— begin —
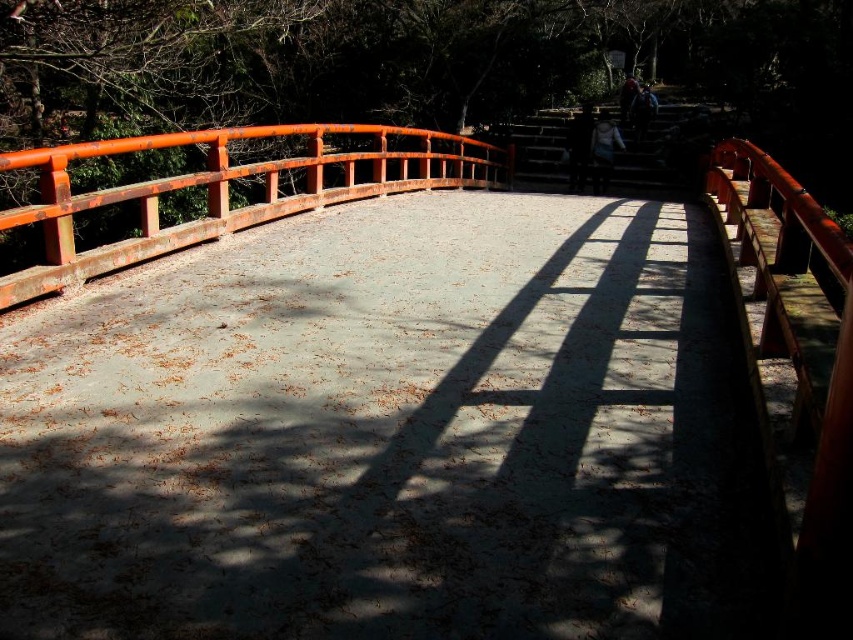
The image size is (853, 640). Describe the element at coordinates (602, 148) in the screenshot. I see `light brown leather jacket at center` at that location.

Find the location of `light brown leather jacket at center`. light brown leather jacket at center is located at coordinates (602, 148).

Locate an element on the screen. Image resolution: width=853 pixels, height=640 pixels. light brown leather jacket at center is located at coordinates 602,148.

Which is more to the right, rustic wood bridge at center or light brown leather jacket at center?

light brown leather jacket at center

Between rustic wood bridge at center and light brown leather jacket at center, which one has more height?

light brown leather jacket at center

Where is `rustic wood bridge at center`? rustic wood bridge at center is located at coordinates (225, 192).

Between rustic wood bridge at center and dark brown leather jacket at upper center, which one has less height?

rustic wood bridge at center

Is rustic wood bridge at center above dark brown leather jacket at upper center?

No, rustic wood bridge at center is not above dark brown leather jacket at upper center.

The width and height of the screenshot is (853, 640). Describe the element at coordinates (225, 192) in the screenshot. I see `rustic wood bridge at center` at that location.

I want to click on rustic wood bridge at center, so click(225, 192).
— end —
Short exercise: Quote verbatim everything from the line containing "The width and" down to the end of the items, including both of those ends.

Exercise output:
The width and height of the screenshot is (853, 640). Describe the element at coordinates (225, 192) in the screenshot. I see `rustic wood bridge at center` at that location.

I want to click on rustic wood bridge at center, so click(225, 192).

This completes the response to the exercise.